> RECORDS PROVIDED:
#####

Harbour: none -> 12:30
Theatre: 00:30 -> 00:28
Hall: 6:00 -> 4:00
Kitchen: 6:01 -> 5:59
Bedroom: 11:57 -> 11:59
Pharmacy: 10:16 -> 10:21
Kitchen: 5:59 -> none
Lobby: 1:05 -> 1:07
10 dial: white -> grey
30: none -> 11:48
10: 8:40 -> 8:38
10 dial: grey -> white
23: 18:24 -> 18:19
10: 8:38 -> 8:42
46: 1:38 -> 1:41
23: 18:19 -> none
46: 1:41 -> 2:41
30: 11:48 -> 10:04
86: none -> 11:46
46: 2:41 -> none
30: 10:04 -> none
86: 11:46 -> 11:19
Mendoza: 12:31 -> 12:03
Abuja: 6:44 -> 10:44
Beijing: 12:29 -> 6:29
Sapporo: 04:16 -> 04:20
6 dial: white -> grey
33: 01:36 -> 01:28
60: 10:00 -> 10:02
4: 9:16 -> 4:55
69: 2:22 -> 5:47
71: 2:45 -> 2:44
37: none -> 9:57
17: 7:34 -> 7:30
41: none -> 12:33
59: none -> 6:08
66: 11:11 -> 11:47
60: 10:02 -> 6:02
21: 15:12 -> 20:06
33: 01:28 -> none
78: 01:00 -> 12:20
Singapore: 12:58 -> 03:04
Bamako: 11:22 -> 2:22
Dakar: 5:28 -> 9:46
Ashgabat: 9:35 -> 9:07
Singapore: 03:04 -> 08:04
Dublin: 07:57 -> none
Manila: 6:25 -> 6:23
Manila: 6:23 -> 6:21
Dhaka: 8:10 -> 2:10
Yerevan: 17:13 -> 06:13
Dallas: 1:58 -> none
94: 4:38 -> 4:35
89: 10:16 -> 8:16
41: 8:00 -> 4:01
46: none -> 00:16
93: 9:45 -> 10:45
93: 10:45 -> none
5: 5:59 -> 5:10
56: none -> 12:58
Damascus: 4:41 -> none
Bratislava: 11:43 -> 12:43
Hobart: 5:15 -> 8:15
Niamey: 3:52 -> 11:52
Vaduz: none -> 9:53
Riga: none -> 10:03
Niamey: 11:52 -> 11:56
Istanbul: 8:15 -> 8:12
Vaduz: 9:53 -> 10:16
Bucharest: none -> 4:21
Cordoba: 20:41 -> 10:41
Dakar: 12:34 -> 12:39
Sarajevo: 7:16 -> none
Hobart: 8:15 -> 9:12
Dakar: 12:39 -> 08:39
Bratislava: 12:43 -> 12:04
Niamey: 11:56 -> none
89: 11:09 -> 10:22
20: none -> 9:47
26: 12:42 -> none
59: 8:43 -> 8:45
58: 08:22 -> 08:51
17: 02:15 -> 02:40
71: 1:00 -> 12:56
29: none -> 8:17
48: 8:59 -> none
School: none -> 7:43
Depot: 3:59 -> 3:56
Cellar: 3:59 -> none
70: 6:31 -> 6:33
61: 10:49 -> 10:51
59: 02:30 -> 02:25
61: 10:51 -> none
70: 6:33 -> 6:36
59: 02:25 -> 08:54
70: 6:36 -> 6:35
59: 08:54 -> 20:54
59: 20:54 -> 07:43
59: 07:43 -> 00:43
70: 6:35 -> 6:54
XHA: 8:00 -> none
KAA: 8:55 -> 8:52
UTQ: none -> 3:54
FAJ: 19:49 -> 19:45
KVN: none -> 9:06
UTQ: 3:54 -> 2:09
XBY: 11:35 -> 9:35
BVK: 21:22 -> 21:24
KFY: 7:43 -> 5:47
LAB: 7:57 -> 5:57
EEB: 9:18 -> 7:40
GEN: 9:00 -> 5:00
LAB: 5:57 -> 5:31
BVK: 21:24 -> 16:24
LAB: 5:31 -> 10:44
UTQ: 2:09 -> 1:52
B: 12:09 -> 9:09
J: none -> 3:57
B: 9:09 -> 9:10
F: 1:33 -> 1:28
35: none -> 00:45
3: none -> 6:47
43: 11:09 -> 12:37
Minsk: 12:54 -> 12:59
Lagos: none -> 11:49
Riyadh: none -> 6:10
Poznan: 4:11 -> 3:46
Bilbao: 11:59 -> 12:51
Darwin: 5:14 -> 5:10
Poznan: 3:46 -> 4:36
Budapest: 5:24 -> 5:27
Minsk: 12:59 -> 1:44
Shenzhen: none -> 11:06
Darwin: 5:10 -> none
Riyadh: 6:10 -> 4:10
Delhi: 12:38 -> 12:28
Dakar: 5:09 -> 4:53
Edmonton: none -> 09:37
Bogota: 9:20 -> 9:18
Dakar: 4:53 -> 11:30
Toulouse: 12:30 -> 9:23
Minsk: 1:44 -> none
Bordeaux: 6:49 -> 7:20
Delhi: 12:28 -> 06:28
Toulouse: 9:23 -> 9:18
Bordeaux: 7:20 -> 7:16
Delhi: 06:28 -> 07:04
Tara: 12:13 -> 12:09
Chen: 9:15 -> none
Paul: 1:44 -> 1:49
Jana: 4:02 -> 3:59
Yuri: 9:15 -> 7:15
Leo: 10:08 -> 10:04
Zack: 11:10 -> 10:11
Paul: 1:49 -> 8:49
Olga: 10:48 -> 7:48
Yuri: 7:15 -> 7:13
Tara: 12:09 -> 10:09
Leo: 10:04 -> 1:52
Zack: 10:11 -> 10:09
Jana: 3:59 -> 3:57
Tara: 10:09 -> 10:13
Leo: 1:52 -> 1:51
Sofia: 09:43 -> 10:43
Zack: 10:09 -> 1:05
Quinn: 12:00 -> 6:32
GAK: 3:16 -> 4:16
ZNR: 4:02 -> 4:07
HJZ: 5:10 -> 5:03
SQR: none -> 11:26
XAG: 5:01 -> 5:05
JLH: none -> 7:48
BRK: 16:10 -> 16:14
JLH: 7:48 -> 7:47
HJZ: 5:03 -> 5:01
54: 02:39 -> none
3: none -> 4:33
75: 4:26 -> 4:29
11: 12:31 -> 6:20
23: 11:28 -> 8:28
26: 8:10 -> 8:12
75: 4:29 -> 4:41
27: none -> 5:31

#####

> EXERCISE GOAL: Reproduce all of the items above verbatim, keeping each on its own line.

> TASK OUTPUT:
Harbour: none -> 12:30
Theatre: 00:30 -> 00:28
Hall: 6:00 -> 4:00
Kitchen: 6:01 -> 5:59
Bedroom: 11:57 -> 11:59
Pharmacy: 10:16 -> 10:21
Kitchen: 5:59 -> none
Lobby: 1:05 -> 1:07
10 dial: white -> grey
30: none -> 11:48
10: 8:40 -> 8:38
10 dial: grey -> white
23: 18:24 -> 18:19
10: 8:38 -> 8:42
46: 1:38 -> 1:41
23: 18:19 -> none
46: 1:41 -> 2:41
30: 11:48 -> 10:04
86: none -> 11:46
46: 2:41 -> none
30: 10:04 -> none
86: 11:46 -> 11:19
Mendoza: 12:31 -> 12:03
Abuja: 6:44 -> 10:44
Beijing: 12:29 -> 6:29
Sapporo: 04:16 -> 04:20
6 dial: white -> grey
33: 01:36 -> 01:28
60: 10:00 -> 10:02
4: 9:16 -> 4:55
69: 2:22 -> 5:47
71: 2:45 -> 2:44
37: none -> 9:57
17: 7:34 -> 7:30
41: none -> 12:33
59: none -> 6:08
66: 11:11 -> 11:47
60: 10:02 -> 6:02
21: 15:12 -> 20:06
33: 01:28 -> none
78: 01:00 -> 12:20
Singapore: 12:58 -> 03:04
Bamako: 11:22 -> 2:22
Dakar: 5:28 -> 9:46
Ashgabat: 9:35 -> 9:07
Singapore: 03:04 -> 08:04
Dublin: 07:57 -> none
Manila: 6:25 -> 6:23
Manila: 6:23 -> 6:21
Dhaka: 8:10 -> 2:10
Yerevan: 17:13 -> 06:13
Dallas: 1:58 -> none
94: 4:38 -> 4:35
89: 10:16 -> 8:16
41: 8:00 -> 4:01
46: none -> 00:16
93: 9:45 -> 10:45
93: 10:45 -> none
5: 5:59 -> 5:10
56: none -> 12:58
Damascus: 4:41 -> none
Bratislava: 11:43 -> 12:43
Hobart: 5:15 -> 8:15
Niamey: 3:52 -> 11:52
Vaduz: none -> 9:53
Riga: none -> 10:03
Niamey: 11:52 -> 11:56
Istanbul: 8:15 -> 8:12
Vaduz: 9:53 -> 10:16
Bucharest: none -> 4:21
Cordoba: 20:41 -> 10:41
Dakar: 12:34 -> 12:39
Sarajevo: 7:16 -> none
Hobart: 8:15 -> 9:12
Dakar: 12:39 -> 08:39
Bratislava: 12:43 -> 12:04
Niamey: 11:56 -> none
89: 11:09 -> 10:22
20: none -> 9:47
26: 12:42 -> none
59: 8:43 -> 8:45
58: 08:22 -> 08:51
17: 02:15 -> 02:40
71: 1:00 -> 12:56
29: none -> 8:17
48: 8:59 -> none
School: none -> 7:43
Depot: 3:59 -> 3:56
Cellar: 3:59 -> none
70: 6:31 -> 6:33
61: 10:49 -> 10:51
59: 02:30 -> 02:25
61: 10:51 -> none
70: 6:33 -> 6:36
59: 02:25 -> 08:54
70: 6:36 -> 6:35
59: 08:54 -> 20:54
59: 20:54 -> 07:43
59: 07:43 -> 00:43
70: 6:35 -> 6:54
XHA: 8:00 -> none
KAA: 8:55 -> 8:52
UTQ: none -> 3:54
FAJ: 19:49 -> 19:45
KVN: none -> 9:06
UTQ: 3:54 -> 2:09
XBY: 11:35 -> 9:35
BVK: 21:22 -> 21:24
KFY: 7:43 -> 5:47
LAB: 7:57 -> 5:57
EEB: 9:18 -> 7:40
GEN: 9:00 -> 5:00
LAB: 5:57 -> 5:31
BVK: 21:24 -> 16:24
LAB: 5:31 -> 10:44
UTQ: 2:09 -> 1:52
B: 12:09 -> 9:09
J: none -> 3:57
B: 9:09 -> 9:10
F: 1:33 -> 1:28
35: none -> 00:45
3: none -> 6:47
43: 11:09 -> 12:37
Minsk: 12:54 -> 12:59
Lagos: none -> 11:49
Riyadh: none -> 6:10
Poznan: 4:11 -> 3:46
Bilbao: 11:59 -> 12:51
Darwin: 5:14 -> 5:10
Poznan: 3:46 -> 4:36
Budapest: 5:24 -> 5:27
Minsk: 12:59 -> 1:44
Shenzhen: none -> 11:06
Darwin: 5:10 -> none
Riyadh: 6:10 -> 4:10
Delhi: 12:38 -> 12:28
Dakar: 5:09 -> 4:53
Edmonton: none -> 09:37
Bogota: 9:20 -> 9:18
Dakar: 4:53 -> 11:30
Toulouse: 12:30 -> 9:23
Minsk: 1:44 -> none
Bordeaux: 6:49 -> 7:20
Delhi: 12:28 -> 06:28
Toulouse: 9:23 -> 9:18
Bordeaux: 7:20 -> 7:16
Delhi: 06:28 -> 07:04
Tara: 12:13 -> 12:09
Chen: 9:15 -> none
Paul: 1:44 -> 1:49
Jana: 4:02 -> 3:59
Yuri: 9:15 -> 7:15
Leo: 10:08 -> 10:04
Zack: 11:10 -> 10:11
Paul: 1:49 -> 8:49
Olga: 10:48 -> 7:48
Yuri: 7:15 -> 7:13
Tara: 12:09 -> 10:09
Leo: 10:04 -> 1:52
Zack: 10:11 -> 10:09
Jana: 3:59 -> 3:57
Tara: 10:09 -> 10:13
Leo: 1:52 -> 1:51
Sofia: 09:43 -> 10:43
Zack: 10:09 -> 1:05
Quinn: 12:00 -> 6:32
GAK: 3:16 -> 4:16
ZNR: 4:02 -> 4:07
HJZ: 5:10 -> 5:03
SQR: none -> 11:26
XAG: 5:01 -> 5:05
JLH: none -> 7:48
BRK: 16:10 -> 16:14
JLH: 7:48 -> 7:47
HJZ: 5:03 -> 5:01
54: 02:39 -> none
3: none -> 4:33
75: 4:26 -> 4:29
11: 12:31 -> 6:20
23: 11:28 -> 8:28
26: 8:10 -> 8:12
75: 4:29 -> 4:41
27: none -> 5:31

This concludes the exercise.